Please make sure what you return matches the listing below exactly, minus its pictures.

------

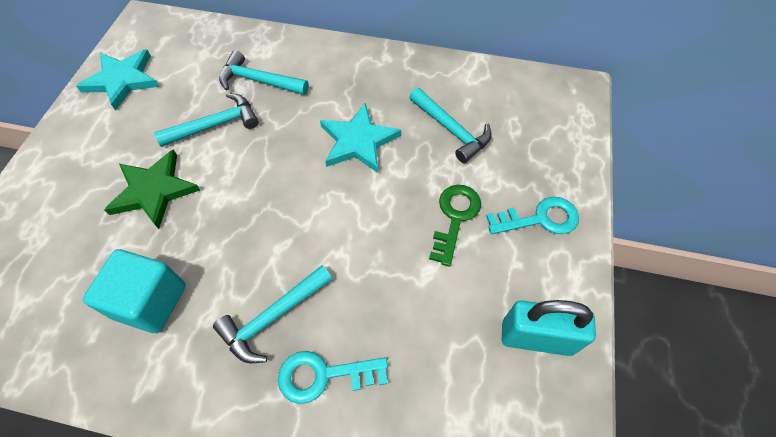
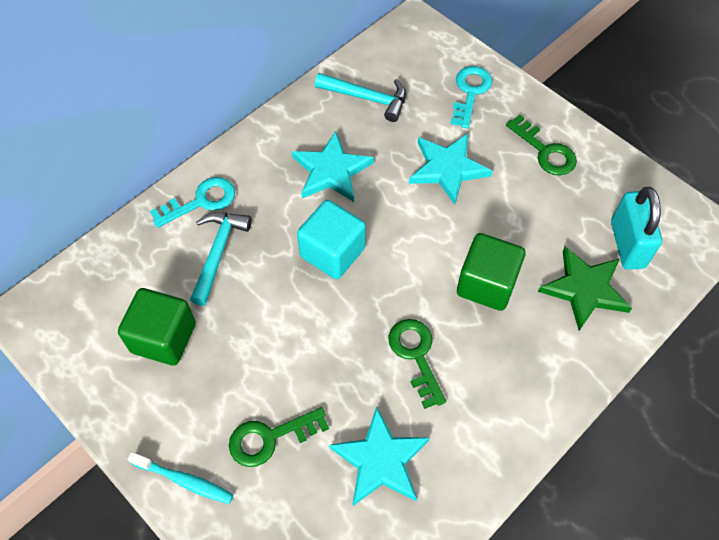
green cube: none = 0 -> [118,288,196,366] [457,233,525,311] = 2
green key: [429,185,481,267] = 1 -> [229,407,329,467] [388,319,446,409] [506,115,577,175] = 3
turquoise hammer: [154,93,259,147] [213,265,332,363] [219,50,309,95] [409,88,492,163] = 4 -> [190,212,252,306] [315,73,406,122] = 2
turquoise star: [76,49,160,111] [320,103,401,173] = 2 -> [292,131,374,202] [329,406,430,506] [409,134,492,205] = 3
turquoise toothbrush: none = 0 -> [127,452,233,504] = 1

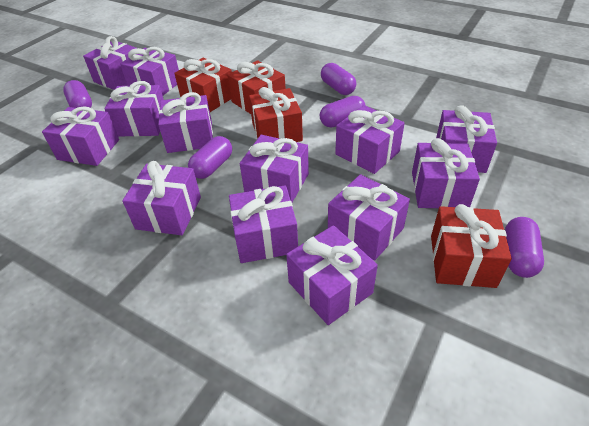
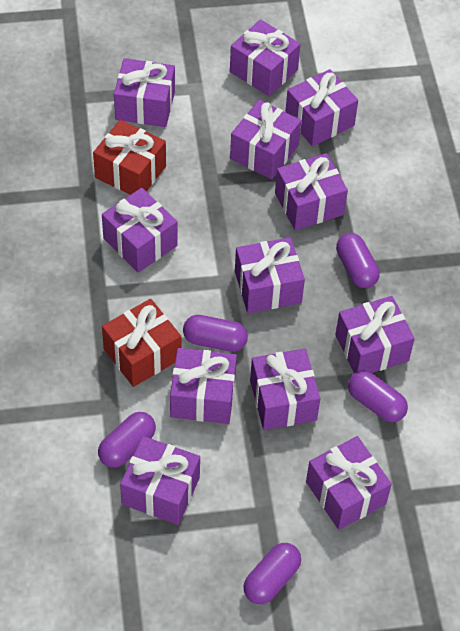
purple gift: [42,106,119,166] [83,36,136,90] [104,81,164,137] [120,47,179,95] [122,161,201,235] [158,92,213,153] [229,185,298,263] [240,135,309,202] [286,225,378,325] [328,174,410,260] [335,105,405,174] [412,138,480,208] [436,105,497,173] = 13 -> [102,188,178,273] [114,58,175,127] [120,436,200,525] [170,348,237,424] [230,19,300,96] [230,100,301,180] [235,237,305,313] [250,348,320,430] [275,153,348,230] [285,69,358,146] [306,436,392,530] [336,296,415,373] = 12
red gift: [174,58,232,112] [227,60,286,114] [249,87,303,142] [431,204,512,288] = 4 -> [93,120,166,195] [102,299,181,387] = 2

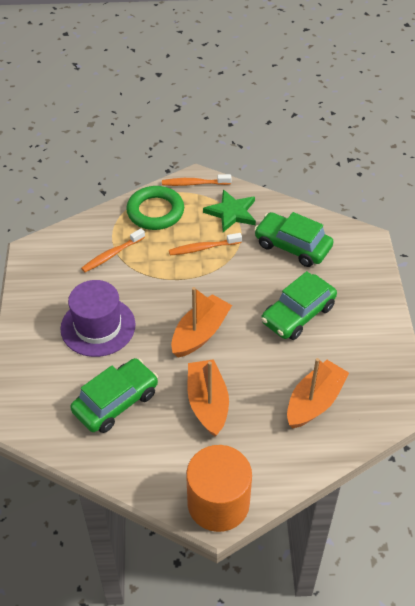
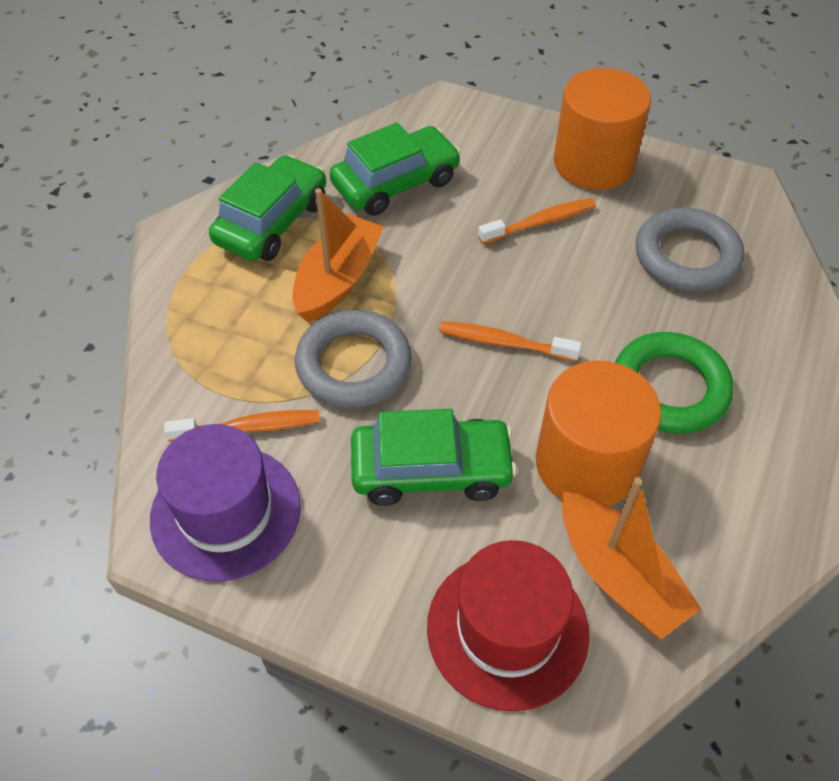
green star: [203,189,256,232] = 1 -> none = 0
grey ring: none = 0 -> [295,309,412,408] [636,208,744,292] = 2
orange boat: [171,287,232,358] [188,359,229,437] [287,358,349,428] = 3 -> [293,188,384,322] [562,477,701,639] = 2
orange cylinder: [186,445,252,532] = 1 -> [536,360,661,506] [554,68,651,190] = 2
red hat: none = 0 -> [427,540,589,711] = 1

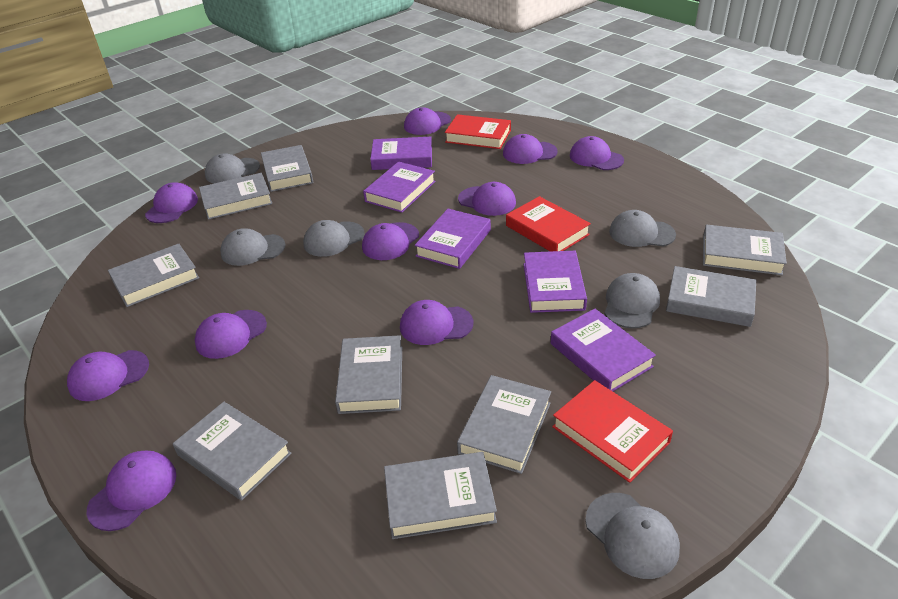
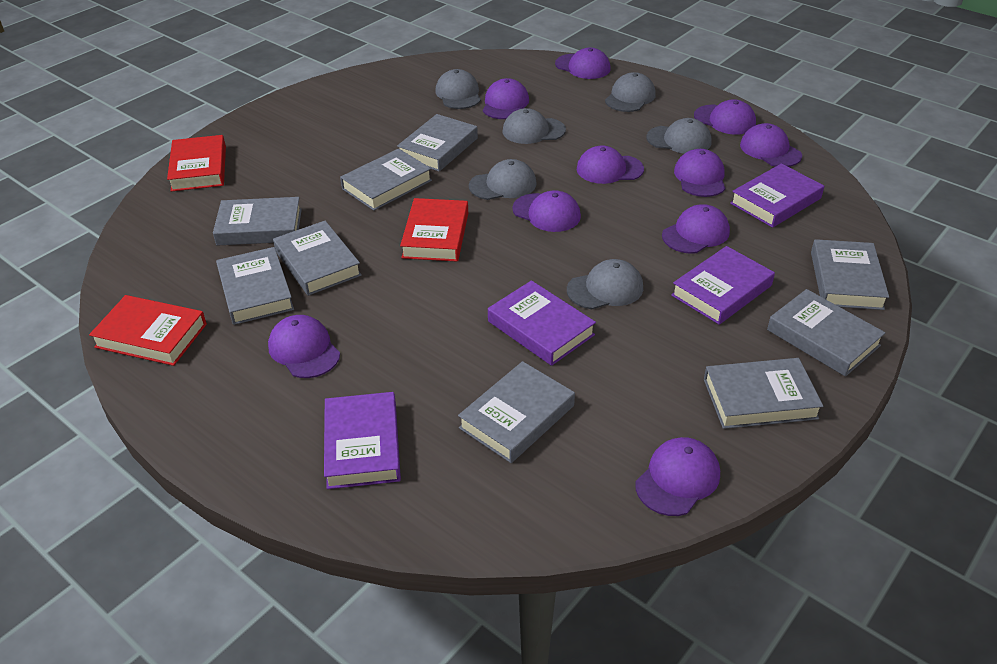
purple book: [363,161,436,213] [370,137,432,170] [415,209,491,269] [524,251,587,313] [551,309,656,391] = 5 -> [324,392,401,489] [488,280,596,366] [671,246,775,325] [730,163,824,228] = 4

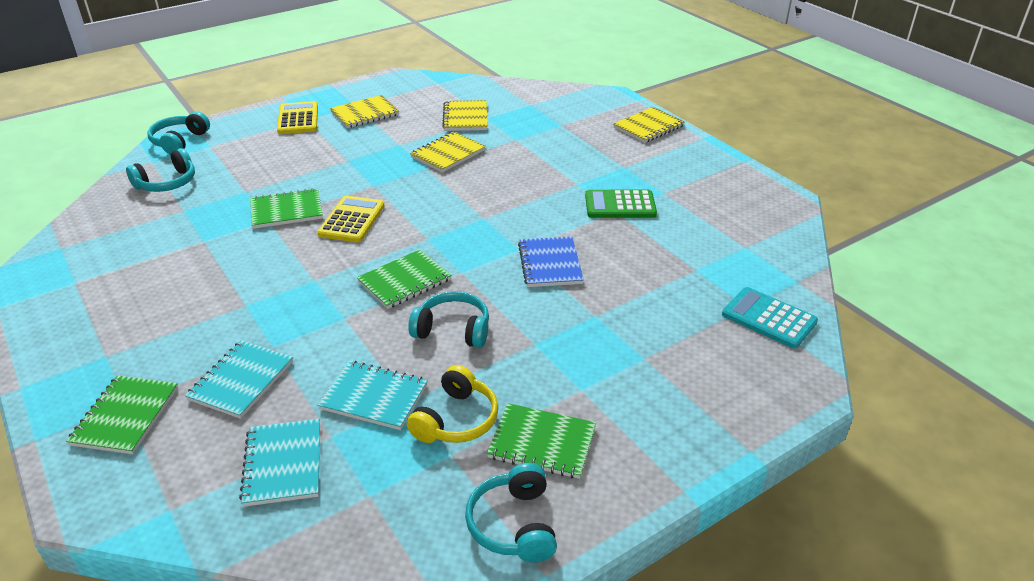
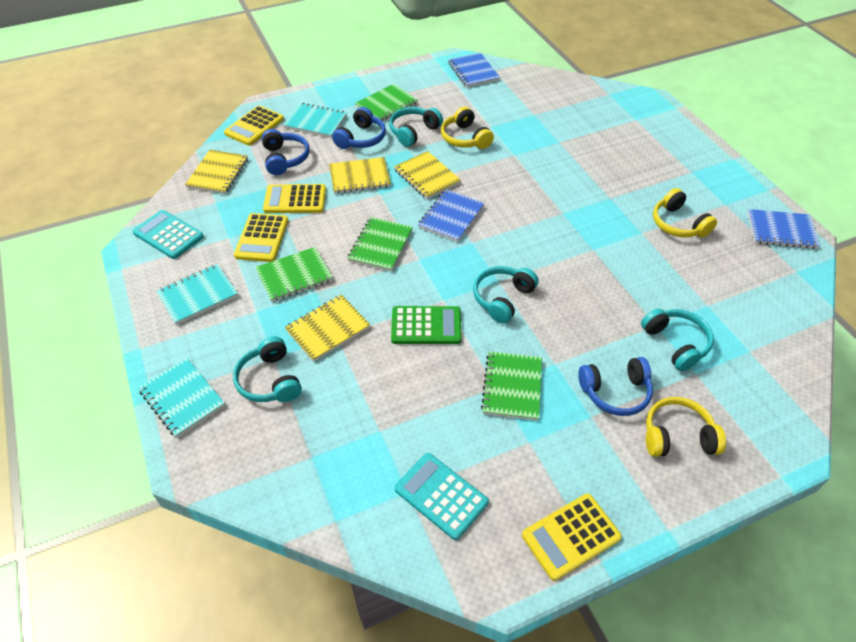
blue headphones: none = 0 -> [262,129,309,175] [332,107,386,149] [578,357,653,416] = 3
blue notebook: [518,236,584,287] = 1 -> [418,189,485,242] [448,53,500,87] [748,209,820,249] = 3
turquoise calculator: [722,287,818,349] = 1 -> [133,210,204,259] [394,453,489,540] = 2
yellow calculator: [277,101,318,134] [317,196,384,242] = 2 -> [224,105,284,146] [234,213,288,262] [263,184,326,213] [522,494,622,581] = 4
yellow headphones: [407,365,498,443] = 1 -> [441,106,494,149] [646,397,726,457] [653,188,717,237] = 3

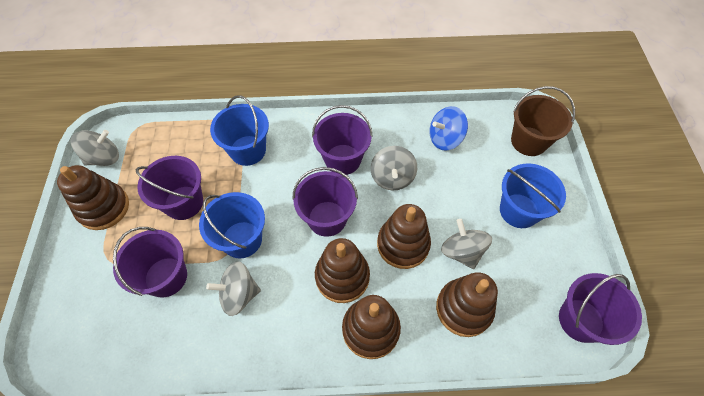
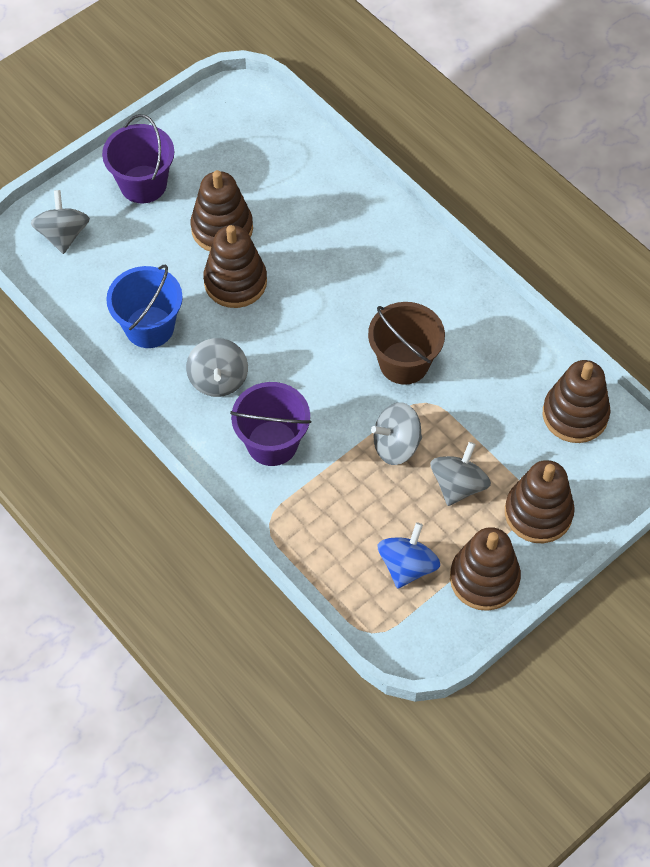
blue bucket: [199,192,265,258] [210,95,269,166] [500,163,566,228] = 3 -> [106,264,183,348] = 1
purple bucket: [113,227,187,298] [136,156,203,220] [292,167,358,237] [312,105,373,175] [559,273,642,345] = 5 -> [102,114,174,203] [230,382,311,466] = 2

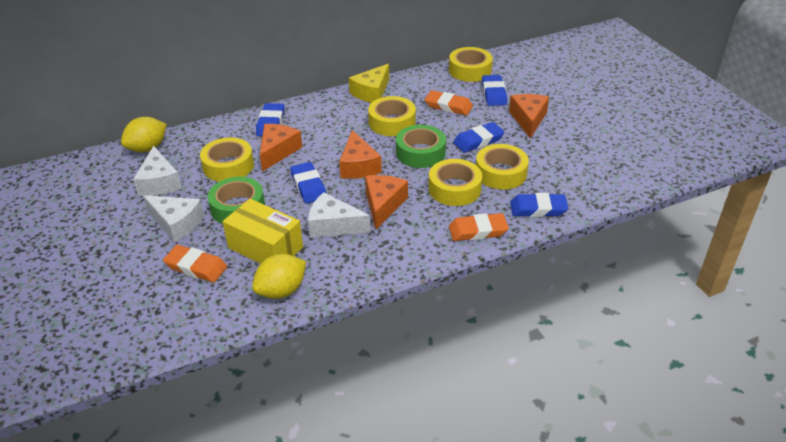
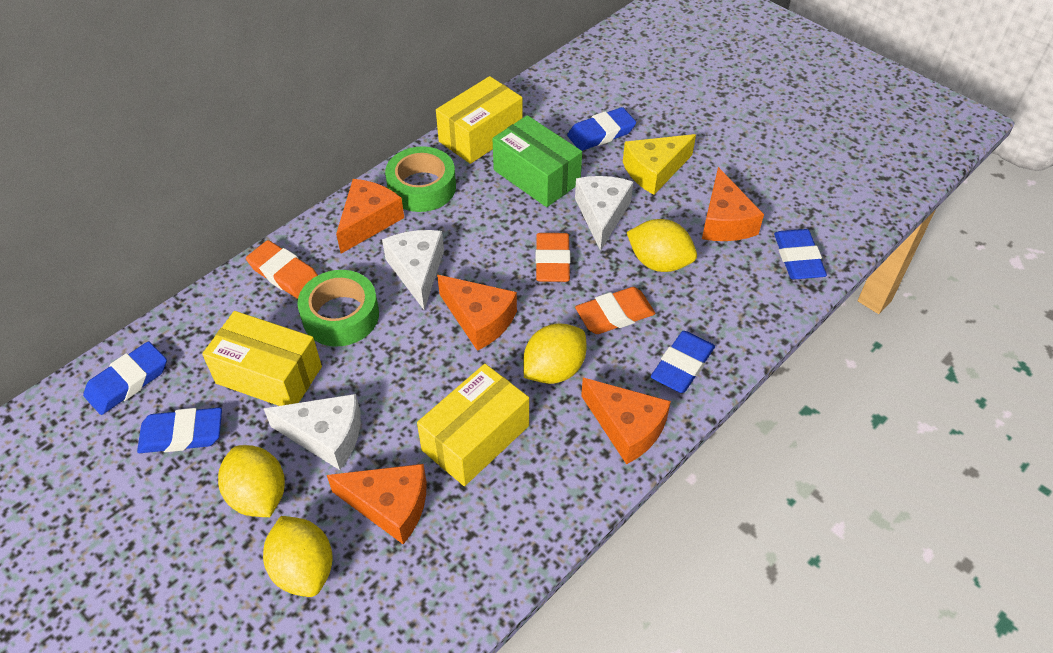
green box: none = 0 -> [493,115,582,207] = 1
orange cheese: [260,124,302,172] [339,130,382,179] [365,175,408,229] [509,94,549,139] = 4 -> [327,464,426,544] [336,179,404,254] [437,275,517,351] [581,378,671,465] [702,167,764,241] = 5
yellow box: [223,199,303,264] = 1 -> [202,311,322,406] [417,364,529,486] [436,76,523,164] = 3
yellow lemon: [121,117,167,152] [252,254,306,299] = 2 -> [218,445,285,517] [263,516,332,597] [524,323,586,384] [627,219,697,272] = 4
yellow tape: [200,137,254,182] [368,96,416,136] [429,159,482,206] [449,47,493,82] [476,144,529,189] = 5 -> none = 0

------

COMPLETED EXERCISE »
green cube: none = 0 -> [118,288,196,366] [457,233,525,311] = 2
green key: [429,185,481,267] = 1 -> [229,407,329,467] [388,319,446,409] [506,115,577,175] = 3
turquoise hammer: [154,93,259,147] [213,265,332,363] [219,50,309,95] [409,88,492,163] = 4 -> [190,212,252,306] [315,73,406,122] = 2
turquoise star: [76,49,160,111] [320,103,401,173] = 2 -> [292,131,374,202] [329,406,430,506] [409,134,492,205] = 3
turquoise toothbrush: none = 0 -> [127,452,233,504] = 1

purple gift: [42,106,119,166] [83,36,136,90] [104,81,164,137] [120,47,179,95] [122,161,201,235] [158,92,213,153] [229,185,298,263] [240,135,309,202] [286,225,378,325] [328,174,410,260] [335,105,405,174] [412,138,480,208] [436,105,497,173] = 13 -> [102,188,178,273] [114,58,175,127] [120,436,200,525] [170,348,237,424] [230,19,300,96] [230,100,301,180] [235,237,305,313] [250,348,320,430] [275,153,348,230] [285,69,358,146] [306,436,392,530] [336,296,415,373] = 12
red gift: [174,58,232,112] [227,60,286,114] [249,87,303,142] [431,204,512,288] = 4 -> [93,120,166,195] [102,299,181,387] = 2

green star: [203,189,256,232] = 1 -> none = 0
grey ring: none = 0 -> [295,309,412,408] [636,208,744,292] = 2
orange boat: [171,287,232,358] [188,359,229,437] [287,358,349,428] = 3 -> [293,188,384,322] [562,477,701,639] = 2
orange cylinder: [186,445,252,532] = 1 -> [536,360,661,506] [554,68,651,190] = 2
red hat: none = 0 -> [427,540,589,711] = 1

purple book: [363,161,436,213] [370,137,432,170] [415,209,491,269] [524,251,587,313] [551,309,656,391] = 5 -> [324,392,401,489] [488,280,596,366] [671,246,775,325] [730,163,824,228] = 4

blue headphones: none = 0 -> [262,129,309,175] [332,107,386,149] [578,357,653,416] = 3
blue notebook: [518,236,584,287] = 1 -> [418,189,485,242] [448,53,500,87] [748,209,820,249] = 3
turquoise calculator: [722,287,818,349] = 1 -> [133,210,204,259] [394,453,489,540] = 2
yellow calculator: [277,101,318,134] [317,196,384,242] = 2 -> [224,105,284,146] [234,213,288,262] [263,184,326,213] [522,494,622,581] = 4
yellow headphones: [407,365,498,443] = 1 -> [441,106,494,149] [646,397,726,457] [653,188,717,237] = 3

blue bucket: [199,192,265,258] [210,95,269,166] [500,163,566,228] = 3 -> [106,264,183,348] = 1
purple bucket: [113,227,187,298] [136,156,203,220] [292,167,358,237] [312,105,373,175] [559,273,642,345] = 5 -> [102,114,174,203] [230,382,311,466] = 2

green box: none = 0 -> [493,115,582,207] = 1
orange cheese: [260,124,302,172] [339,130,382,179] [365,175,408,229] [509,94,549,139] = 4 -> [327,464,426,544] [336,179,404,254] [437,275,517,351] [581,378,671,465] [702,167,764,241] = 5
yellow box: [223,199,303,264] = 1 -> [202,311,322,406] [417,364,529,486] [436,76,523,164] = 3
yellow lemon: [121,117,167,152] [252,254,306,299] = 2 -> [218,445,285,517] [263,516,332,597] [524,323,586,384] [627,219,697,272] = 4
yellow tape: [200,137,254,182] [368,96,416,136] [429,159,482,206] [449,47,493,82] [476,144,529,189] = 5 -> none = 0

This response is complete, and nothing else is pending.